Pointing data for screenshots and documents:
┌──
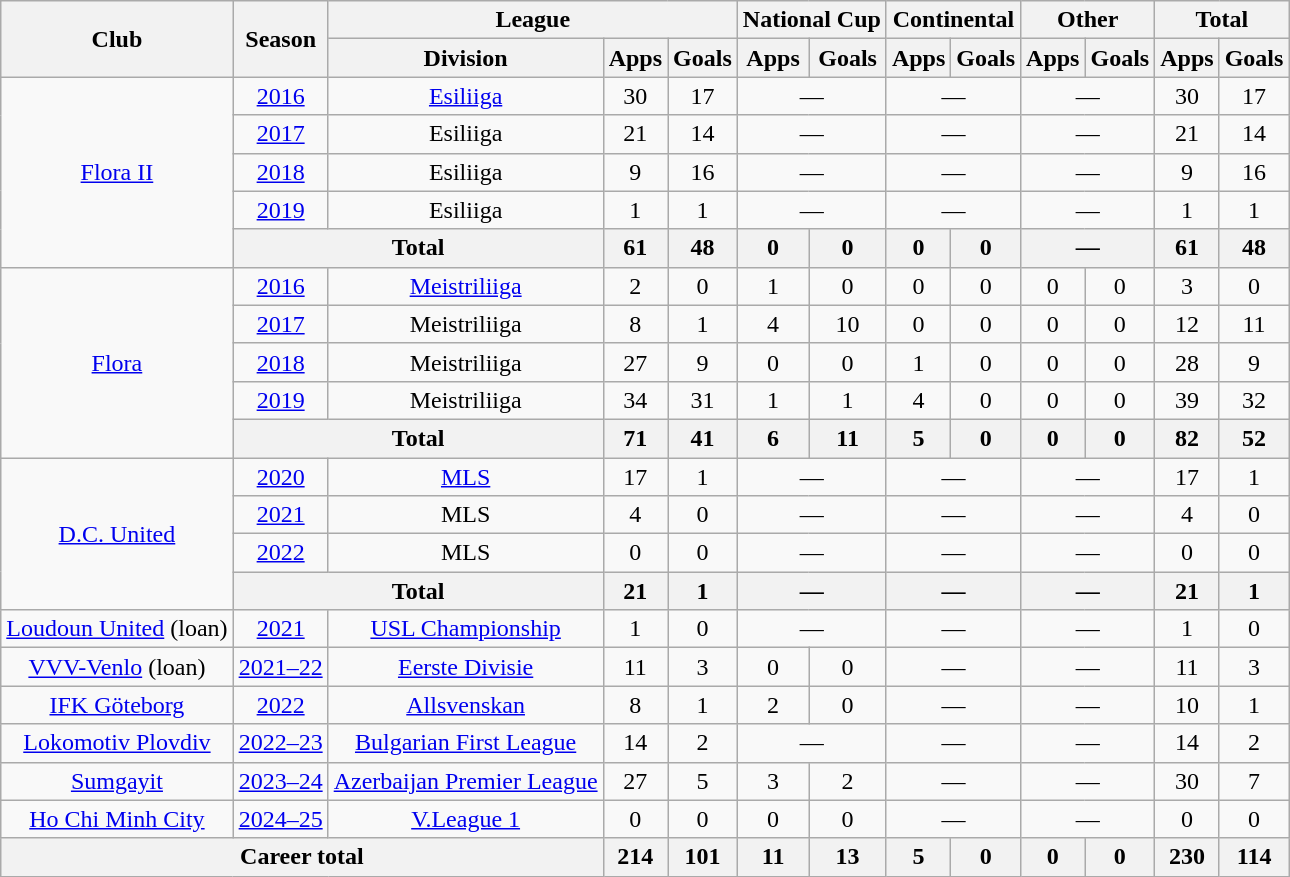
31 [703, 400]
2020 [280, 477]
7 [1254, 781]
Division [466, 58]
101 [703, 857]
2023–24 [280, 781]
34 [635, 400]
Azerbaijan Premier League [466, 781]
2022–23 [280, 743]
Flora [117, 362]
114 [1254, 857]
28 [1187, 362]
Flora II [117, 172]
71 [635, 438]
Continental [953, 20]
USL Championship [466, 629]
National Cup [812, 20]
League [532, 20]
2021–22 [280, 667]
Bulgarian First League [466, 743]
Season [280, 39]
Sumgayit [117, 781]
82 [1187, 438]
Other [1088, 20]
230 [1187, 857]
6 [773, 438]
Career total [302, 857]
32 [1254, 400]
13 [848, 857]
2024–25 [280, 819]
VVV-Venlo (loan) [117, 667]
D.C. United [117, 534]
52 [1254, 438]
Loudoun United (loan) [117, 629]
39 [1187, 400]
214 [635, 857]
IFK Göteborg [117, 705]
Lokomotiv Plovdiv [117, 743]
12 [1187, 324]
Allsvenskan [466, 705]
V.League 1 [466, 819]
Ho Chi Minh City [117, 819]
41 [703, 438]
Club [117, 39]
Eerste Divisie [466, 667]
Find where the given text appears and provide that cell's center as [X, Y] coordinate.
└──
§ **STATED PROBLEM**: Write out every line of all the items above word for word, leaving out the pictures.

§ **REPLY TO THE EXERCISE**:
31 [703, 400]
2020 [280, 477]
7 [1254, 781]
Division [466, 58]
101 [703, 857]
2023–24 [280, 781]
34 [635, 400]
Azerbaijan Premier League [466, 781]
2022–23 [280, 743]
Flora [117, 362]
114 [1254, 857]
28 [1187, 362]
Flora II [117, 172]
71 [635, 438]
Continental [953, 20]
USL Championship [466, 629]
National Cup [812, 20]
League [532, 20]
2021–22 [280, 667]
Bulgarian First League [466, 743]
Season [280, 39]
Sumgayit [117, 781]
82 [1187, 438]
Other [1088, 20]
230 [1187, 857]
6 [773, 438]
Career total [302, 857]
32 [1254, 400]
13 [848, 857]
2024–25 [280, 819]
VVV-Venlo (loan) [117, 667]
D.C. United [117, 534]
52 [1254, 438]
Loudoun United (loan) [117, 629]
39 [1187, 400]
214 [635, 857]
IFK Göteborg [117, 705]
Lokomotiv Plovdiv [117, 743]
12 [1187, 324]
Allsvenskan [466, 705]
V.League 1 [466, 819]
Ho Chi Minh City [117, 819]
41 [703, 438]
Club [117, 39]
Eerste Divisie [466, 667]
Find where the given text appears and provide that cell's center as [X, Y] coordinate.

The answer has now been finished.